Your task:
In the listing below, locate the line containing "BT1: 6V (plus" and the line containing "U3 pin DIS: N3 -> GND". Output both of them and every line between, exactly as written, and nothing more.

Input material:
******
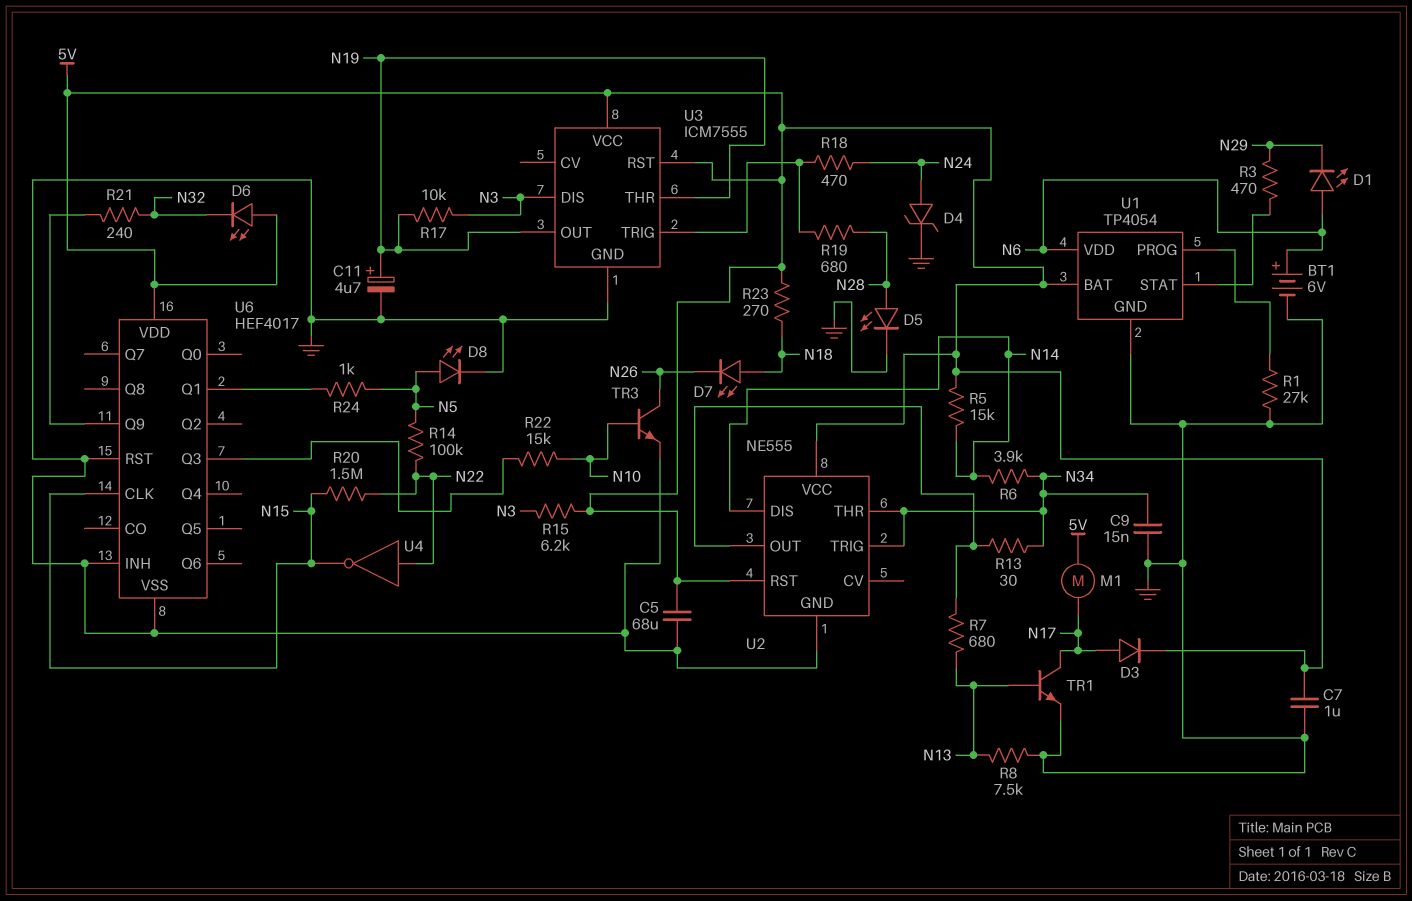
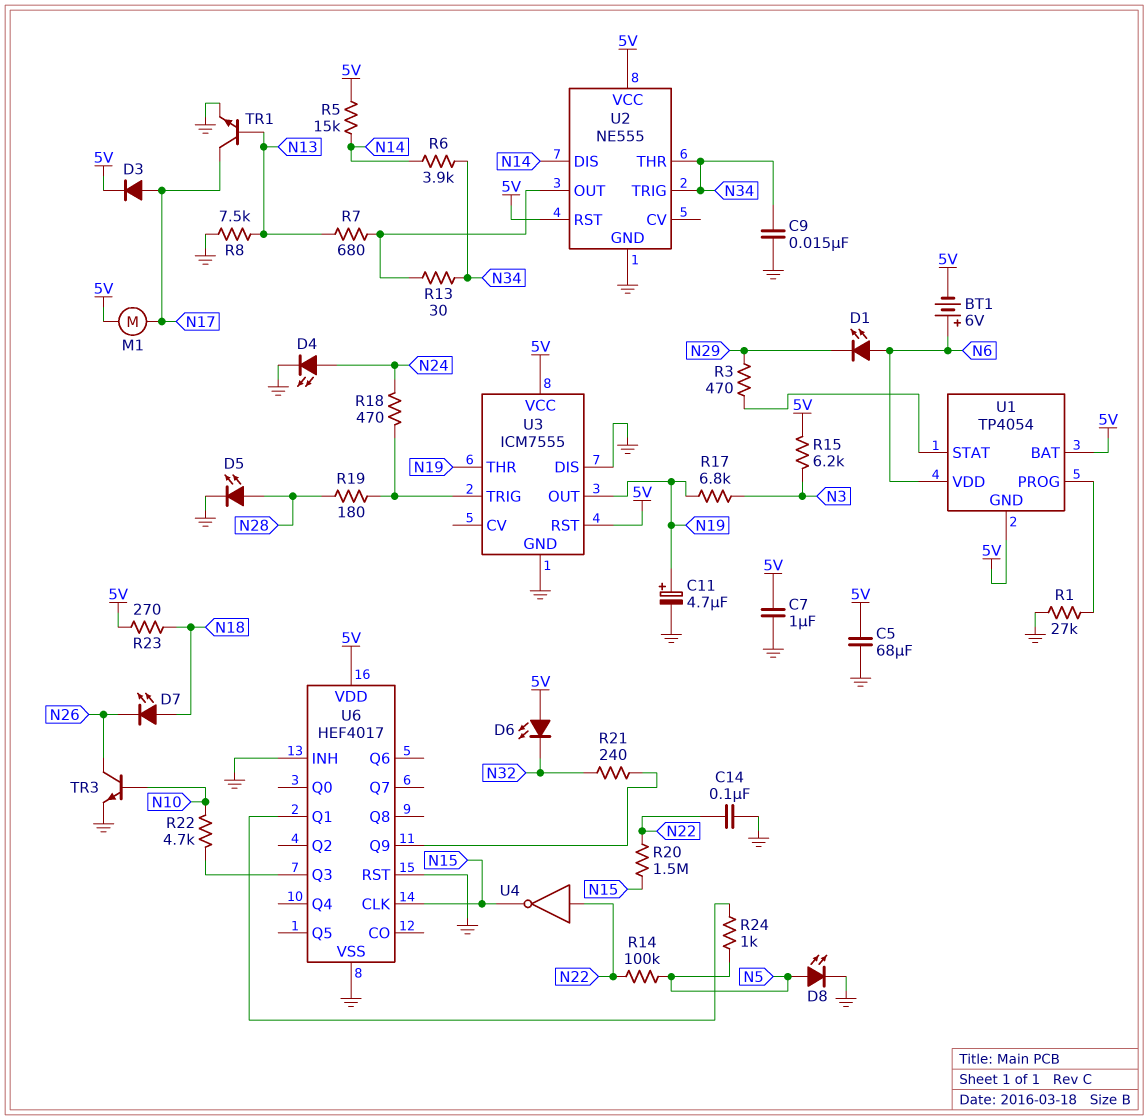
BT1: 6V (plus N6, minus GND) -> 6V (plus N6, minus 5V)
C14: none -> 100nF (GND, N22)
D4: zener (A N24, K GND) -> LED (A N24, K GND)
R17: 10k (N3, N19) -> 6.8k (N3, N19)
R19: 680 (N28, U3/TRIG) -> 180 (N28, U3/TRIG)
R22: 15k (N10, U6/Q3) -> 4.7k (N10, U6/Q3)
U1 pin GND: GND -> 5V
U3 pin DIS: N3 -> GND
******
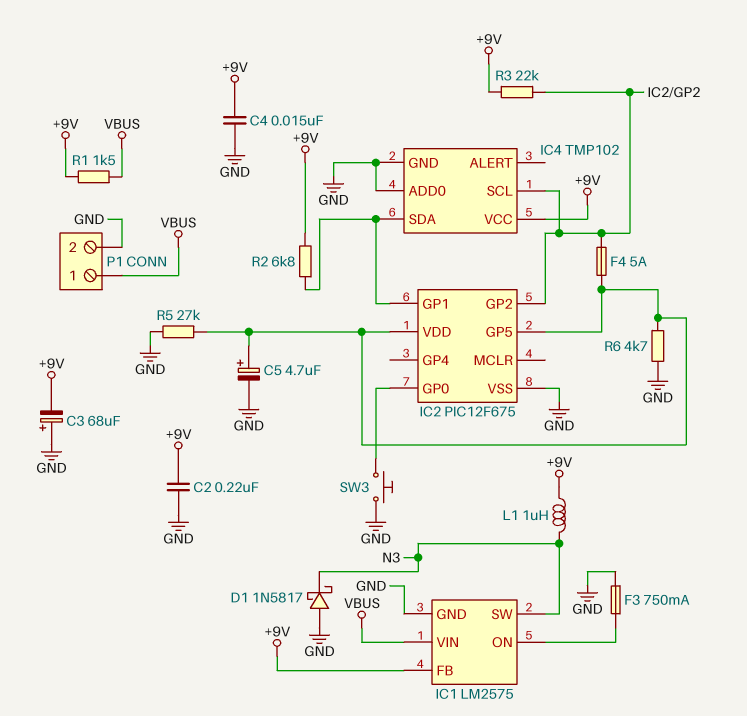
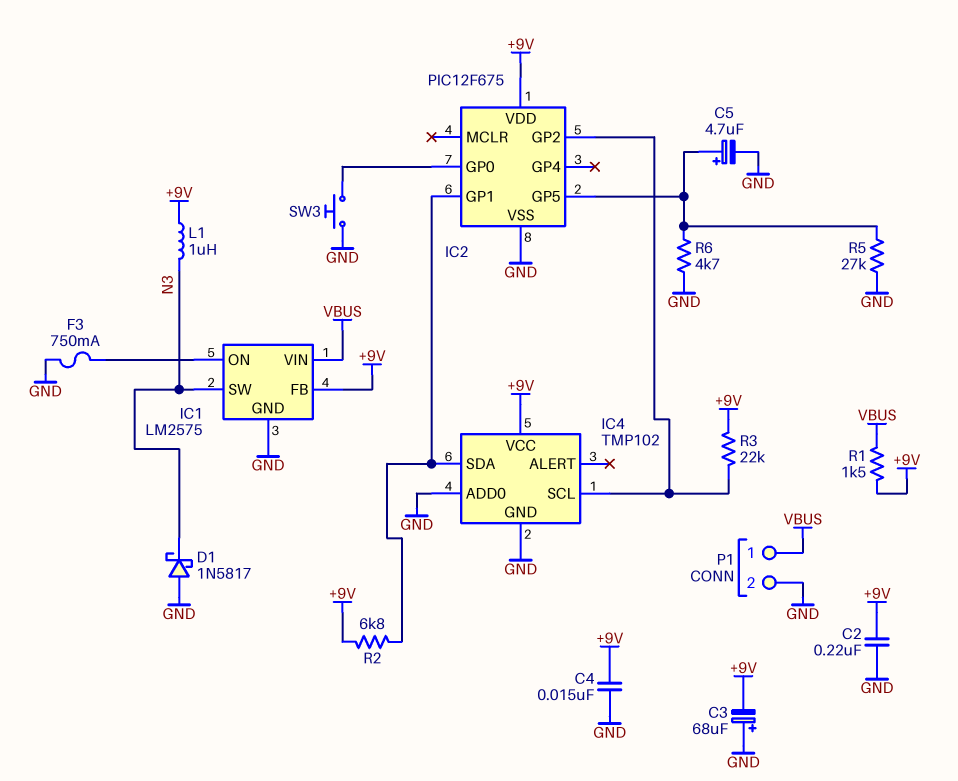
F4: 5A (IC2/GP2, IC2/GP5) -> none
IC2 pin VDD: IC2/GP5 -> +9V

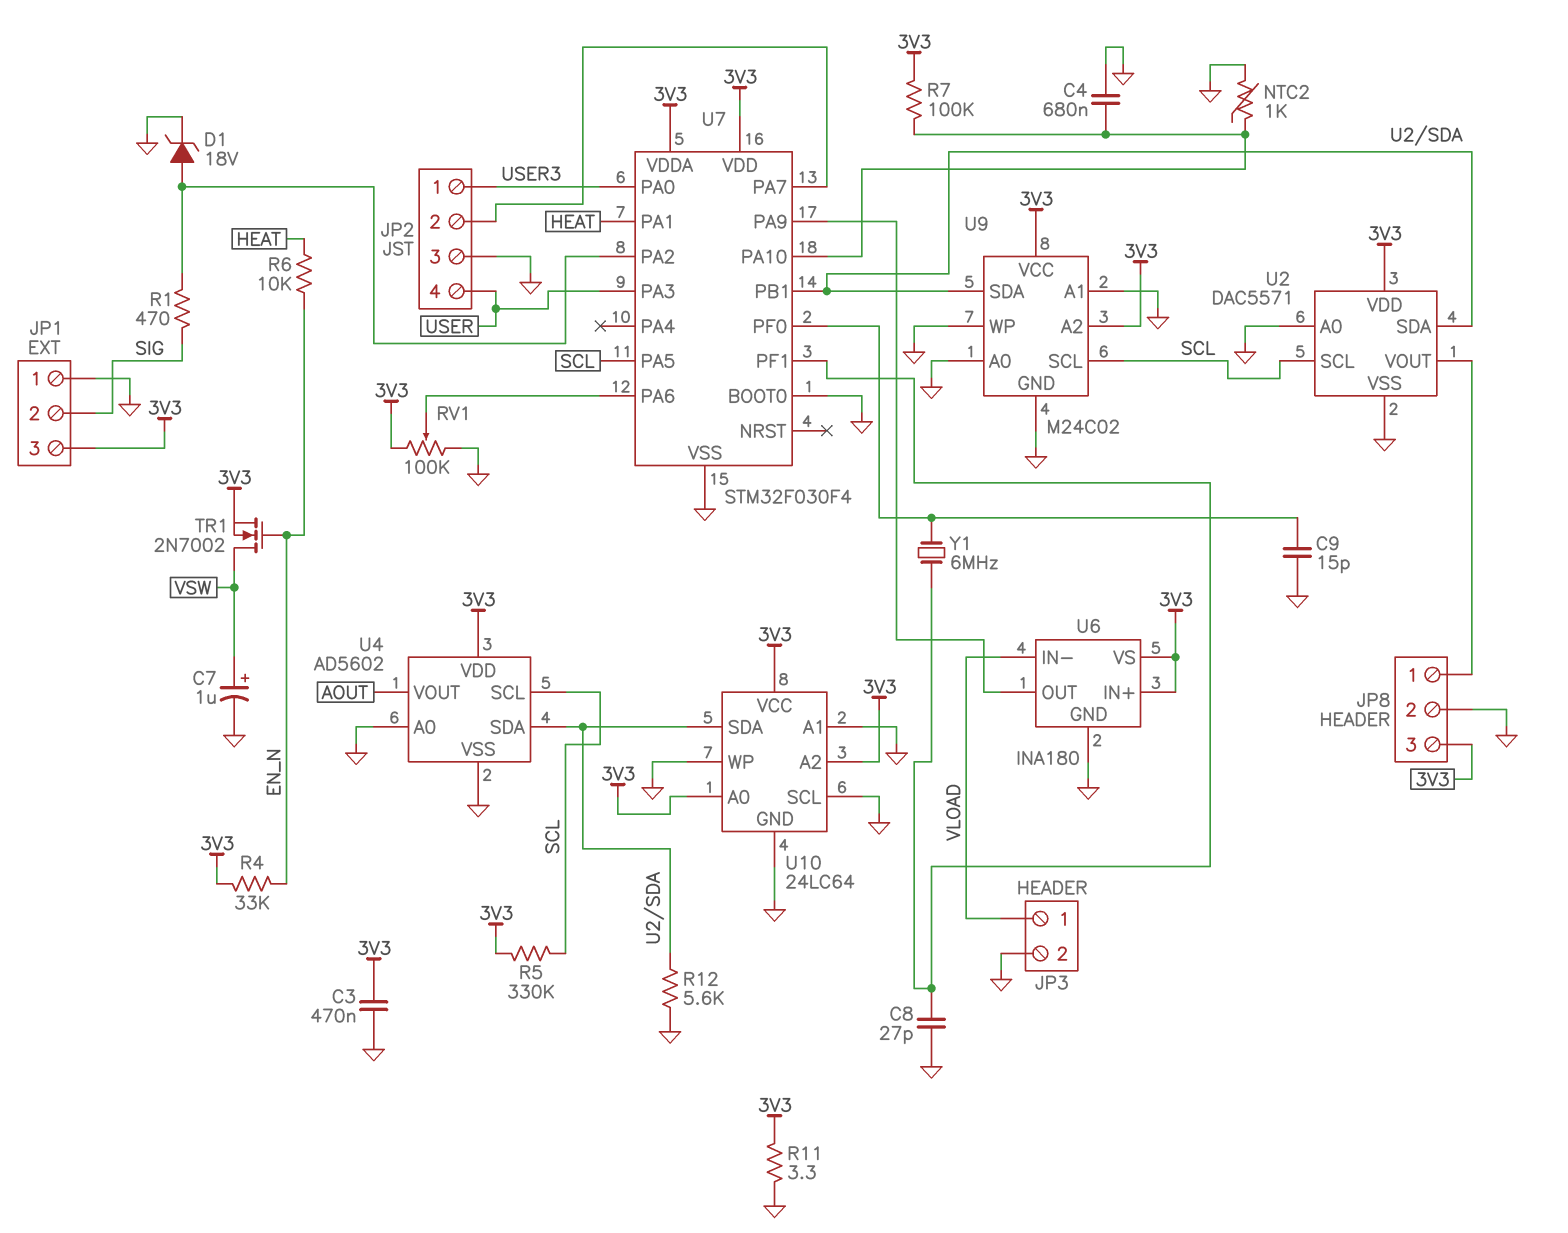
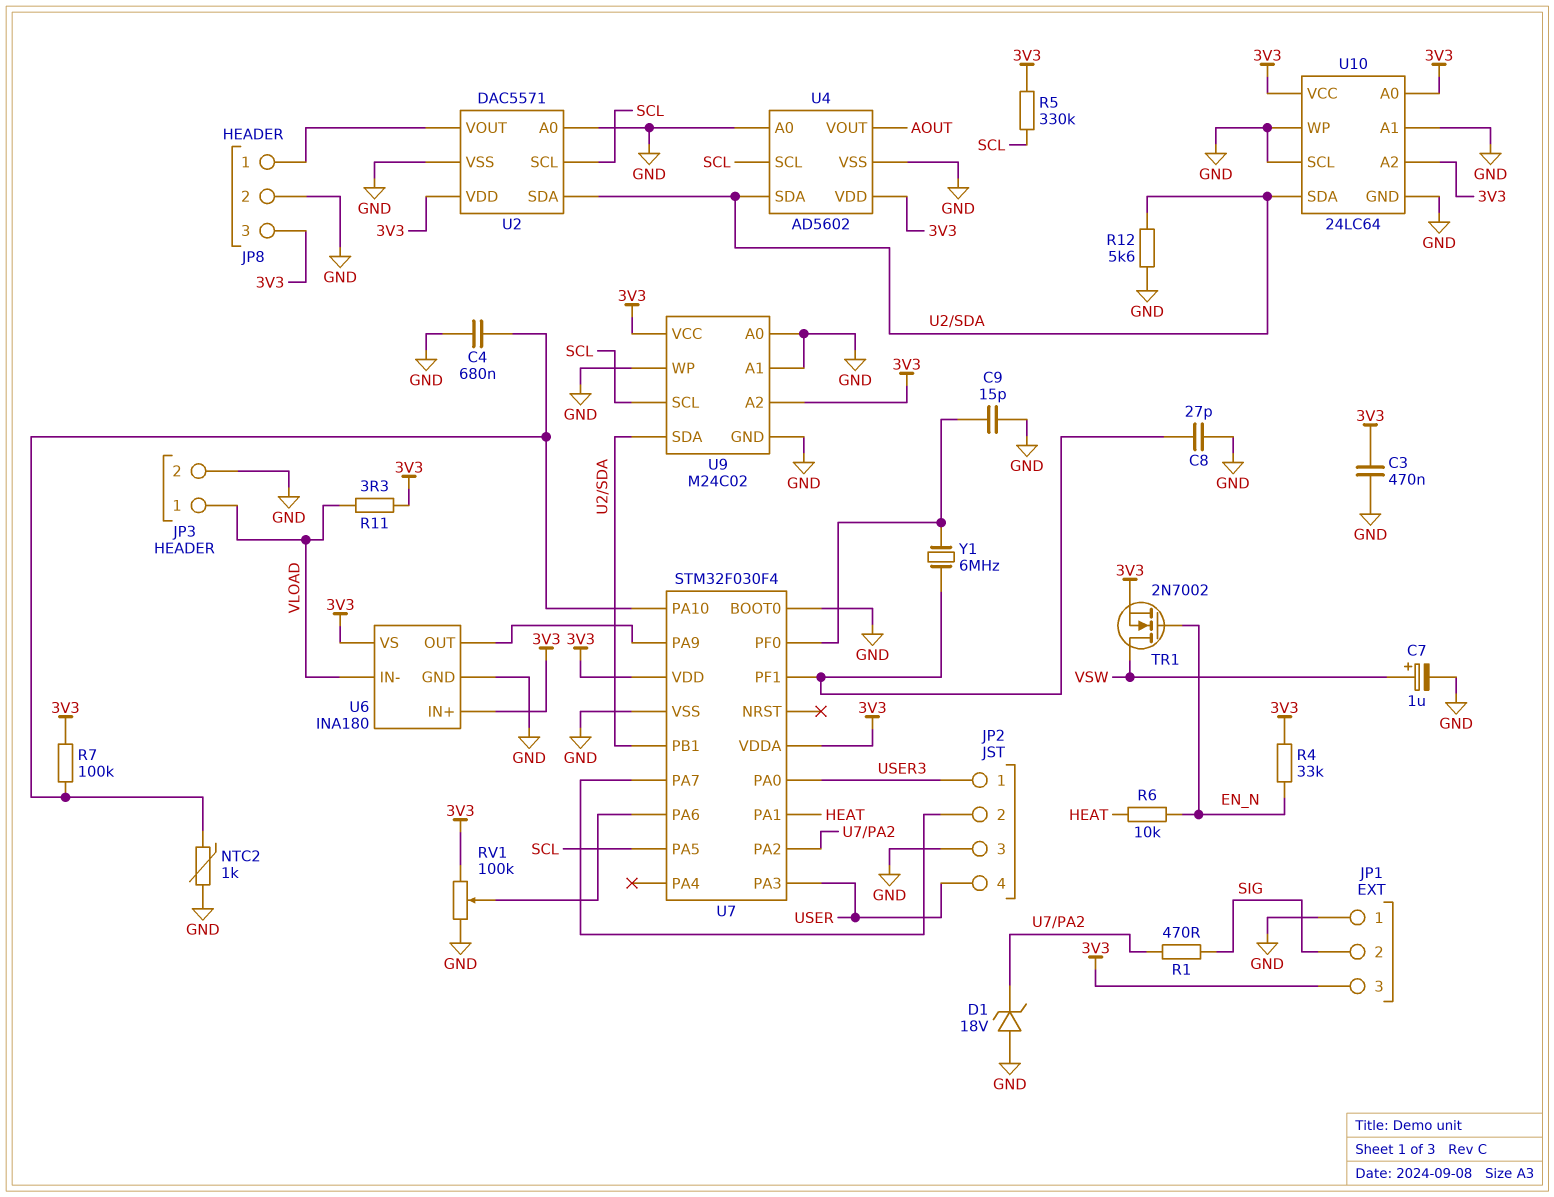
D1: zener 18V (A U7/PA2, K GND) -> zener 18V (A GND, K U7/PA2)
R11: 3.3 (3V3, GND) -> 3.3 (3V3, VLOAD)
******
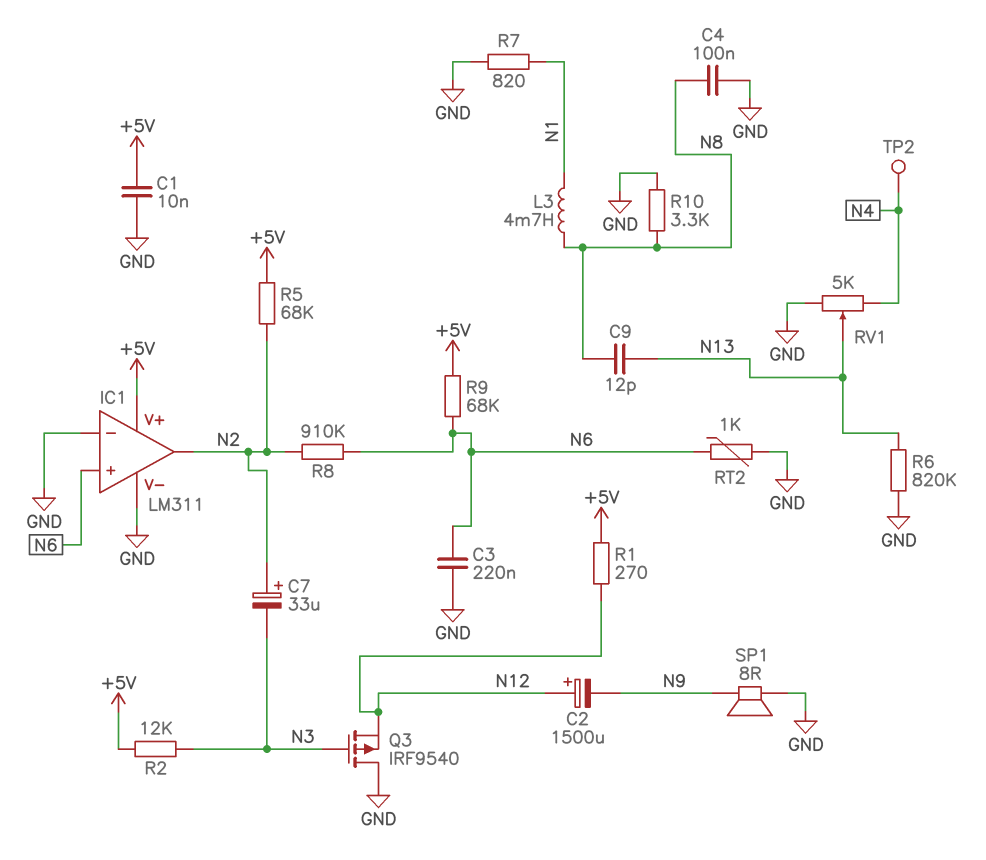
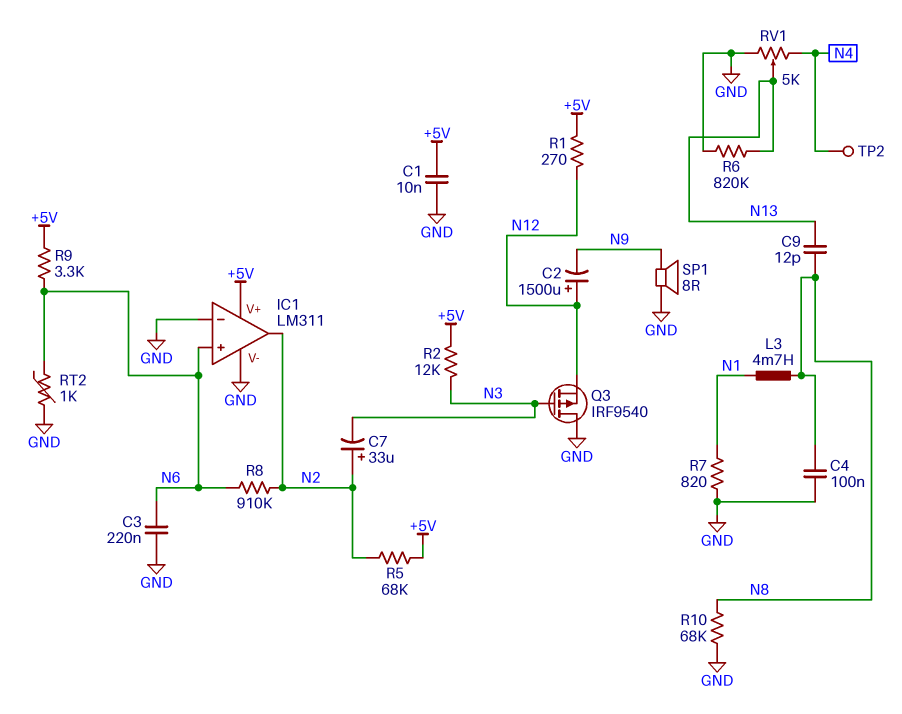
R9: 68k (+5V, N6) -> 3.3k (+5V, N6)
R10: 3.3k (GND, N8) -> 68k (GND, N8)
******
Output for this task:
BT1: 6V (plus N6, minus GND) -> 6V (plus N6, minus 5V)
C14: none -> 100nF (GND, N22)
D4: zener (A N24, K GND) -> LED (A N24, K GND)
R17: 10k (N3, N19) -> 6.8k (N3, N19)
R19: 680 (N28, U3/TRIG) -> 180 (N28, U3/TRIG)
R22: 15k (N10, U6/Q3) -> 4.7k (N10, U6/Q3)
U1 pin GND: GND -> 5V
U3 pin DIS: N3 -> GND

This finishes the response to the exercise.